* _PROBLEM STATEMENT_: Can you format every line of these items as a JSON list of strings, one string per line, dropping blank lines and the pictures?

* _THE RECORDS_:

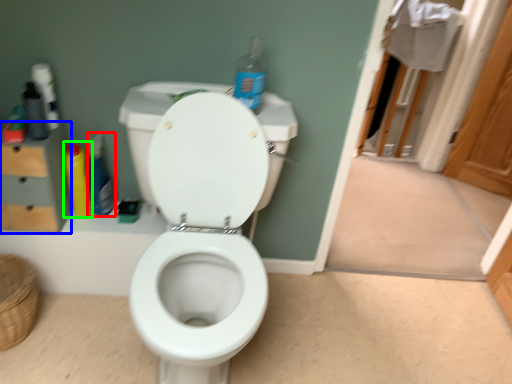
Question: Which object is the closest to the cleaning product (highlighted by a red box)? Choose among these: dresser (highlighted by a blue box) or cleaning product (highlighted by a green box).

Choices:
 (A) dresser
 (B) cleaning product

Answer: (B)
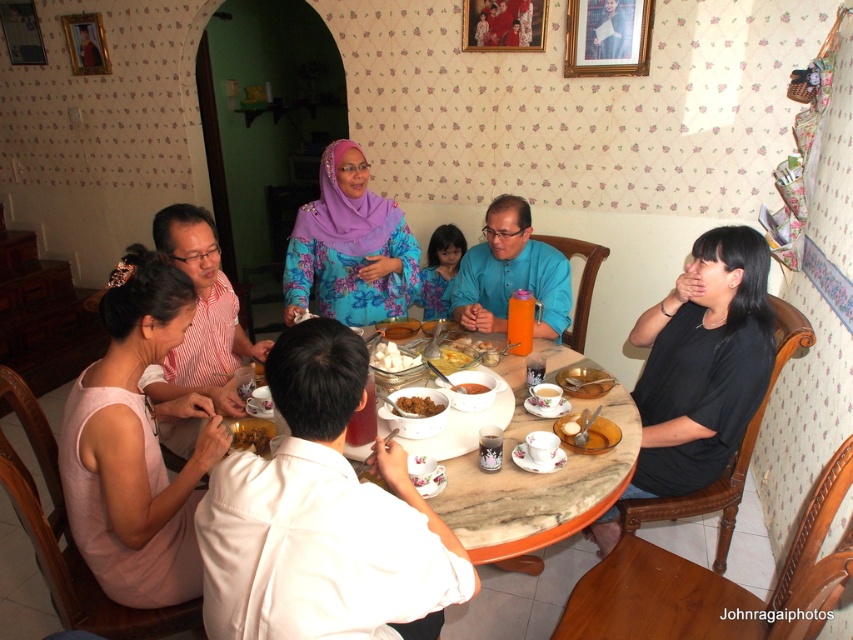
Between pink fabric dress at lower left and blue satin blouse at center, which one has more height?

pink fabric dress at lower left is taller.

Which of these two, pink fabric dress at lower left or blue satin blouse at center, stands shorter?

blue satin blouse at center

I want to click on pink fabric dress at lower left, so click(x=135, y=444).

Is the position of floral fabric hijab at center less distant than that of smooth brown rice at center?

No, it is not.

Based on the photo, does floral fabric hijab at center have a lesser width compared to smooth brown rice at center?

Incorrect, floral fabric hijab at center's width is not less than smooth brown rice at center's.

Is point (318, 186) more distant than point (465, 388)?

Yes, it is behind point (465, 388).

Where is `floral fabric hijab at center`? The height and width of the screenshot is (640, 853). floral fabric hijab at center is located at coordinates (349, 246).

Locate an element on the screen. This screenshot has height=640, width=853. blue satin blouse at center is located at coordinates (440, 269).

Which of these two, blue satin blouse at center or smooth white rice bowl at center, stands shorter?

smooth white rice bowl at center is shorter.

Who is more forward, [448,241] or [404,323]?

Point [404,323] is more forward.

Find the location of `blue satin blouse at center`. blue satin blouse at center is located at coordinates (x=440, y=269).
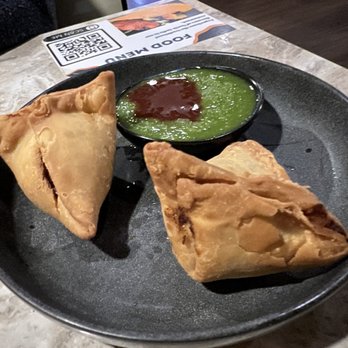
At what (x,y) coordinates should I click in order to perform the action: click on placemat lower right of plate. Please return your answer as a coordinate pair (x, y). Image resolution: width=348 pixels, height=348 pixels. Looking at the image, I should click on (329, 327).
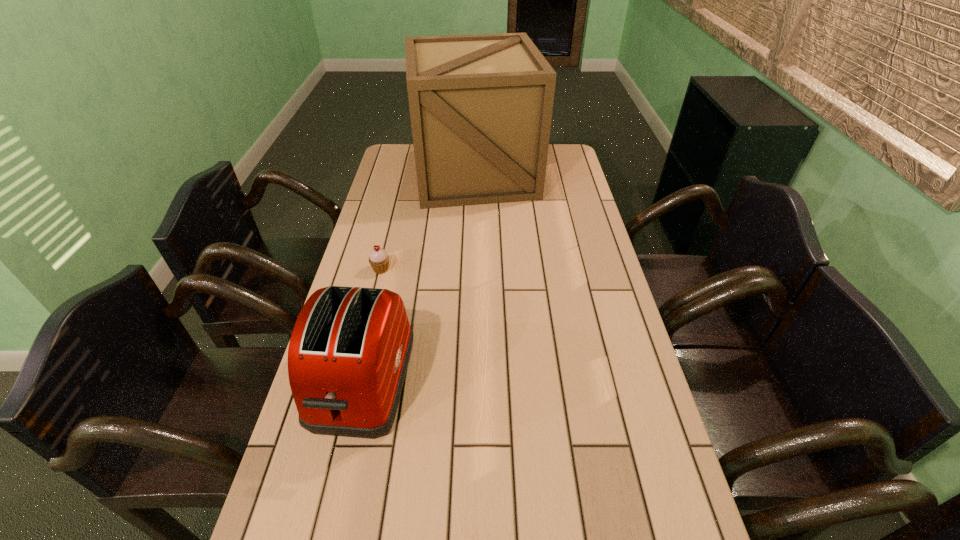
You are a GUI agent. You are given a task and a screenshot of the screen. Output one action in this format:
    pyautogui.click(x=<x>, y=<y>)
    Task: Click on the box present at the left edge
    
    Given the screenshot: What is the action you would take?
    pyautogui.click(x=481, y=105)

What are the coordinates of `toaster present at the left edge` in the screenshot? It's located at (349, 351).

The width and height of the screenshot is (960, 540). Find the location of `cupcake that is at the left edge`. cupcake that is at the left edge is located at coordinates (379, 259).

This screenshot has height=540, width=960. I want to click on object located in the right edge section of the desktop, so click(481, 105).

Where is `object that is at the far left corner`? The height and width of the screenshot is (540, 960). object that is at the far left corner is located at coordinates (481, 105).

Identify the location of object situated at the far right corner. This screenshot has height=540, width=960. (481, 105).

The width and height of the screenshot is (960, 540). Find the location of `vacant space at the left edge`. vacant space at the left edge is located at coordinates (401, 220).

Locate an element on the screen. free location at the right edge is located at coordinates (600, 367).

The image size is (960, 540). I want to click on vacant space at the far left corner, so click(413, 145).

In order to click on free space at the far right corner of the desktop in this screenshot , I will do `click(565, 150)`.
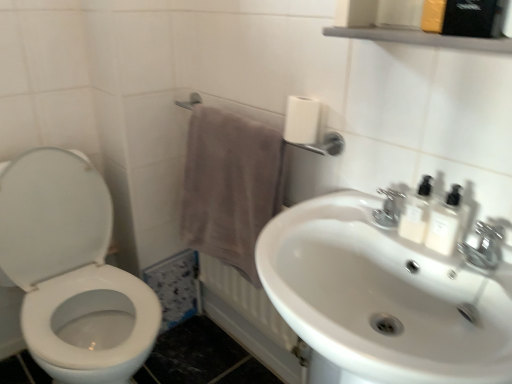
Question: Does white matte toilet paper at upper right turn towards white glossy sink at center?

Choices:
 (A) no
 (B) yes

Answer: (A)

Question: Can you confirm if white matte toilet paper at upper right is taller than white glossy sink at center?

Choices:
 (A) no
 (B) yes

Answer: (A)

Question: Is white matte toilet paper at upper right next to white glossy sink at center and touching it?

Choices:
 (A) no
 (B) yes

Answer: (A)

Question: Would you consider white matte toilet paper at upper right to be distant from white glossy sink at center?

Choices:
 (A) yes
 (B) no

Answer: (B)

Question: Is the depth of white matte toilet paper at upper right greater than that of white glossy sink at center?

Choices:
 (A) yes
 (B) no

Answer: (A)

Question: Is white glossy sink at center completely or partially inside white matte toilet paper at upper right?

Choices:
 (A) yes
 (B) no

Answer: (B)

Question: From a real-world perspective, is white opaque bottles at upper right, arranged as the 1th mouthwash when viewed from the right, over brown fabric towel at lower center?

Choices:
 (A) no
 (B) yes

Answer: (B)

Question: Can you confirm if white opaque bottles at upper right, arranged as the 1th mouthwash when viewed from the right, is smaller than brown fabric towel at lower center?

Choices:
 (A) yes
 (B) no

Answer: (A)

Question: Is white opaque bottles at upper right, which is the second mouthwash in left-to-right order, wider than brown fabric towel at lower center?

Choices:
 (A) no
 (B) yes

Answer: (B)

Question: Is the depth of white opaque bottles at upper right, arranged as the 1th mouthwash when viewed from the right, less than that of brown fabric towel at lower center?

Choices:
 (A) yes
 (B) no

Answer: (A)

Question: Is white opaque bottles at upper right, arranged as the 1th mouthwash when viewed from the right, positioned with its back to brown fabric towel at lower center?

Choices:
 (A) no
 (B) yes

Answer: (A)

Question: Is white opaque bottles at upper right, arranged as the 1th mouthwash when viewed from the right, at the left side of brown fabric towel at lower center?

Choices:
 (A) yes
 (B) no

Answer: (B)

Question: Is chrome metallic faucet at upper right positioned far away from brown fabric towel at lower center?

Choices:
 (A) no
 (B) yes

Answer: (A)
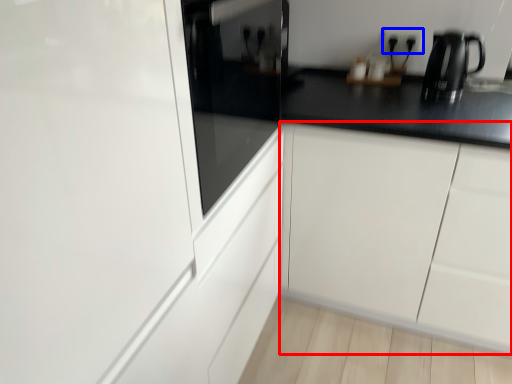
Question: Which point is further to the camera, cabinetry (highlighted by a red box) or electric outlet (highlighted by a blue box)?

Choices:
 (A) cabinetry
 (B) electric outlet

Answer: (B)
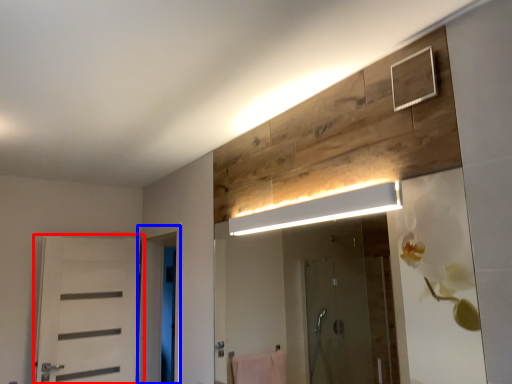
Question: Which object appears closest to the camera in this image, door (highlighted by a red box) or screen door (highlighted by a blue box)?

Choices:
 (A) door
 (B) screen door

Answer: (B)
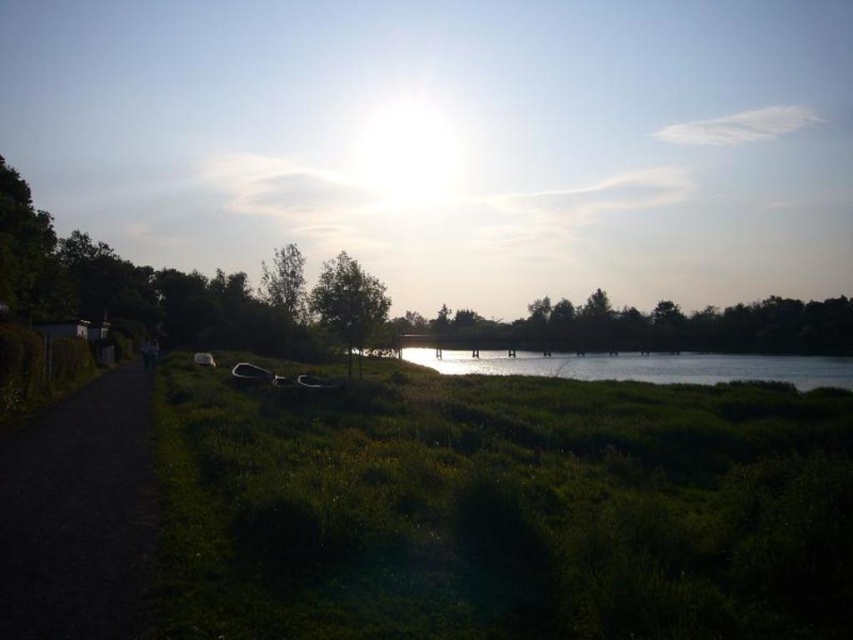
You are standing at the lakeside and want to take a photo of the dark asphalt path at left and the green leafy trees at center. Which object should you focus on first if you want both to be in sharp focus?

You should focus on the green leafy trees at center first because the dark asphalt path at left is in front of them, so focusing on the farther object ensures both are in focus with proper depth of field.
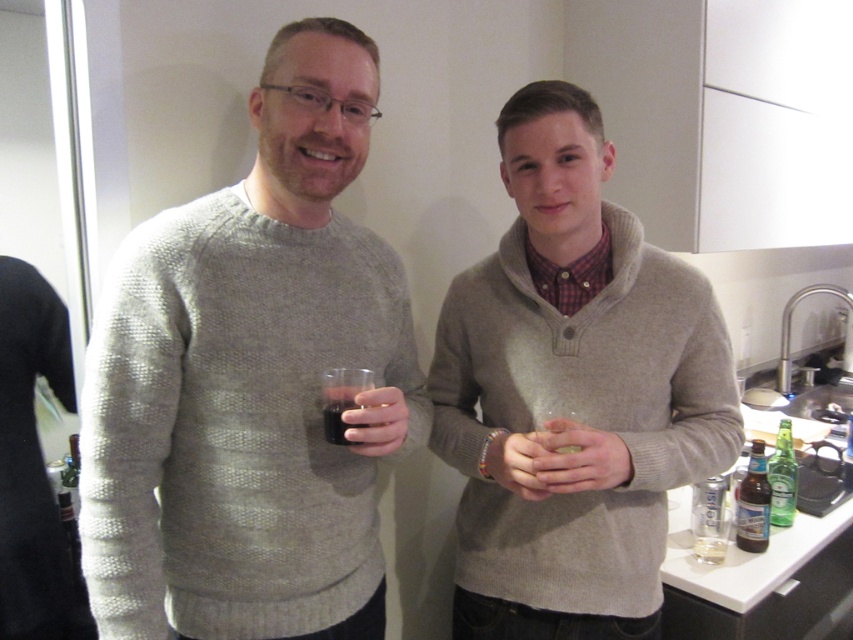
Which is more to the right, matte gray sweater at center or brown glass bottle at lower right?

brown glass bottle at lower right

Can you confirm if matte gray sweater at center is shorter than brown glass bottle at lower right?

In fact, matte gray sweater at center may be taller than brown glass bottle at lower right.

Is point (666, 408) farther from camera compared to point (759, 484)?

No.

I want to click on matte gray sweater at center, so click(x=572, y=388).

Looking at this image, is the position of matte gray sweater at center more distant than that of green glass bottle at lower right?

No, it is in front of green glass bottle at lower right.

Between matte gray sweater at center and green glass bottle at lower right, which one appears on the right side from the viewer's perspective?

green glass bottle at lower right

The width and height of the screenshot is (853, 640). Identify the location of matte gray sweater at center. (572, 388).

In the scene shown: Between matte plastic cup at center and green glass bottle at lower right, which one has more height?

With more height is green glass bottle at lower right.

Which is behind, point (395, 442) or point (776, 483)?

The point (776, 483) is behind.

You are a GUI agent. You are given a task and a screenshot of the screen. Output one action in this format:
    pyautogui.click(x=<x>, y=<y>)
    Task: Click on the matte plastic cup at center
    The height and width of the screenshot is (640, 853).
    Given the screenshot: What is the action you would take?
    pyautogui.click(x=376, y=420)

* _SOLUTION BELOW_:
[
  "Question: Which object is the closest to the cleaning product (highlighted by a red box)? Choose among these: dresser (highlighted by a blue box) or cleaning product (highlighted by a green box).",
  "Choices:",
  " (A) dresser",
  " (B) cleaning product",
  "Answer: (B)",
  "Between pink fabric dress at lower left and blue satin blouse at center, which one has more height?",
  "pink fabric dress at lower left is taller.",
  "Which of these two, pink fabric dress at lower left or blue satin blouse at center, stands shorter?",
  "blue satin blouse at center",
  "I want to click on pink fabric dress at lower left, so click(x=135, y=444).",
  "Is the position of floral fabric hijab at center less distant than that of smooth brown rice at center?",
  "No, it is not.",
  "Based on the photo, does floral fabric hijab at center have a lesser width compared to smooth brown rice at center?",
  "Incorrect, floral fabric hijab at center's width is not less than smooth brown rice at center's.",
  "Is point (318, 186) more distant than point (465, 388)?",
  "Yes, it is behind point (465, 388).",
  "Where is `floral fabric hijab at center`? The height and width of the screenshot is (640, 853). floral fabric hijab at center is located at coordinates (349, 246).",
  "Locate an element on the screen. This screenshot has height=640, width=853. blue satin blouse at center is located at coordinates (440, 269).",
  "Which of these two, blue satin blouse at center or smooth white rice bowl at center, stands shorter?",
  "smooth white rice bowl at center is shorter.",
  "Who is more forward, [448,241] or [404,323]?",
  "Point [404,323] is more forward.",
  "Find the location of `blue satin blouse at center`. blue satin blouse at center is located at coordinates (x=440, y=269).",
  "At what (x,y) coordinates should I click in order to perform the action: click on placemat lower right of plate. Please return your answer as a coordinate pair (x, y). Image resolution: width=348 pixels, height=348 pixels. Looking at the image, I should click on (329, 327).",
  "You are a GUI agent. You are given a task and a screenshot of the screen. Output one action in this format:",
  "    pyautogui.click(x=<x>, y=<y>)",
  "    Task: Click on the box present at the left edge",
  "    Given the screenshot: What is the action you would take?",
  "    pyautogui.click(x=481, y=105)",
  "What are the coordinates of `toaster present at the left edge` in the screenshot? It's located at (349, 351).",
  "The width and height of the screenshot is (960, 540). Find the location of `cupcake that is at the left edge`. cupcake that is at the left edge is located at coordinates (379, 259).",
  "This screenshot has height=540, width=960. I want to click on object located in the right edge section of the desktop, so click(481, 105).",
  "Where is `object that is at the far left corner`? The height and width of the screenshot is (540, 960). object that is at the far left corner is located at coordinates (481, 105).",
  "Identify the location of object situated at the far right corner. This screenshot has height=540, width=960. (481, 105).",
  "The width and height of the screenshot is (960, 540). Find the location of `vacant space at the left edge`. vacant space at the left edge is located at coordinates (401, 220).",
  "Locate an element on the screen. free location at the right edge is located at coordinates (600, 367).",
  "The image size is (960, 540). I want to click on vacant space at the far left corner, so click(413, 145).",
  "In order to click on free space at the far right corner of the desktop in this screenshot , I will do `click(565, 150)`.",
  "Question: Does white matte toilet paper at upper right turn towards white glossy sink at center?",
  "Choices:",
  " (A) no",
  " (B) yes",
  "Answer: (A)",
  "Question: Can you confirm if white matte toilet paper at upper right is taller than white glossy sink at center?",
  "Choices:",
  " (A) no",
  " (B) yes",
  "Answer: (A)",
  "Question: Is white matte toilet paper at upper right next to white glossy sink at center and touching it?",
  "Choices:",
  " (A) no",
  " (B) yes",
  "Answer: (A)",
  "Question: Would you consider white matte toilet paper at upper right to be distant from white glossy sink at center?",
  "Choices:",
  " (A) yes",
  " (B) no",
  "Answer: (B)",
  "Question: Is the depth of white matte toilet paper at upper right greater than that of white glossy sink at center?",
  "Choices:",
  " (A) yes",
  " (B) no",
  "Answer: (A)",
  "Question: Is white glossy sink at center completely or partially inside white matte toilet paper at upper right?",
  "Choices:",
  " (A) yes",
  " (B) no",
  "Answer: (B)",
  "Question: From a real-world perspective, is white opaque bottles at upper right, arranged as the 1th mouthwash when viewed from the right, over brown fabric towel at lower center?",
  "Choices:",
  " (A) no",
  " (B) yes",
  "Answer: (B)",
  "Question: Can you confirm if white opaque bottles at upper right, arranged as the 1th mouthwash when viewed from the right, is smaller than brown fabric towel at lower center?",
  "Choices:",
  " (A) yes",
  " (B) no",
  "Answer: (A)",
  "Question: Is white opaque bottles at upper right, which is the second mouthwash in left-to-right order, wider than brown fabric towel at lower center?",
  "Choices:",
  " (A) no",
  " (B) yes",
  "Answer: (B)",
  "Question: Is the depth of white opaque bottles at upper right, arranged as the 1th mouthwash when viewed from the right, less than that of brown fabric towel at lower center?",
  "Choices:",
  " (A) yes",
  " (B) no",
  "Answer: (A)",
  "Question: Is white opaque bottles at upper right, arranged as the 1th mouthwash when viewed from the right, positioned with its back to brown fabric towel at lower center?",
  "Choices:",
  " (A) no",
  " (B) yes",
  "Answer: (A)",
  "Question: Is white opaque bottles at upper right, arranged as the 1th mouthwash when viewed from the right, at the left side of brown fabric towel at lower center?",
  "Choices:",
  " (A) yes",
  " (B) no",
  "Answer: (B)",
  "Question: Is chrome metallic faucet at upper right positioned far away from brown fabric towel at lower center?",
  "Choices:",
  " (A) no",
  " (B) yes",
  "Answer: (A)",
  "Question: Which point is further to the camera, cabinetry (highlighted by a red box) or electric outlet (highlighted by a blue box)?",
  "Choices:",
  " (A) cabinetry",
  " (B) electric outlet",
  "Answer: (B)",
  "Question: Which object appears closest to the camera in this image, door (highlighted by a red box) or screen door (highlighted by a blue box)?",
  "Choices:",
  " (A) door",
  " (B) screen door",
  "Answer: (B)",
  "You are standing at the lakeside and want to take a photo of the dark asphalt path at left and the green leafy trees at center. Which object should you focus on first if you want both to be in sharp focus?",
  "You should focus on the green leafy trees at center first because the dark asphalt path at left is in front of them, so focusing on the farther object ensures both are in focus with proper depth of field.",
  "Which is more to the right, matte gray sweater at center or brown glass bottle at lower right?",
  "brown glass bottle at lower right",
  "Can you confirm if matte gray sweater at center is shorter than brown glass bottle at lower right?",
  "In fact, matte gray sweater at center may be taller than brown glass bottle at lower right.",
  "Is point (666, 408) farther from camera compared to point (759, 484)?",
  "No.",
  "I want to click on matte gray sweater at center, so click(x=572, y=388).",
  "Looking at this image, is the position of matte gray sweater at center more distant than that of green glass bottle at lower right?",
  "No, it is in front of green glass bottle at lower right.",
  "Between matte gray sweater at center and green glass bottle at lower right, which one appears on the right side from the viewer's perspective?",
  "green glass bottle at lower right",
  "The width and height of the screenshot is (853, 640). Identify the location of matte gray sweater at center. (572, 388).",
  "In the scene shown: Between matte plastic cup at center and green glass bottle at lower right, which one has more height?",
  "With more height is green glass bottle at lower right.",
  "Which is behind, point (395, 442) or point (776, 483)?",
  "The point (776, 483) is behind.",
  "You are a GUI agent. You are given a task and a screenshot of the screen. Output one action in this format:",
  "    pyautogui.click(x=<x>, y=<y>)",
  "    Task: Click on the matte plastic cup at center",
  "    The height and width of the screenshot is (640, 853).",
  "    Given the screenshot: What is the action you would take?",
  "    pyautogui.click(x=376, y=420)"
]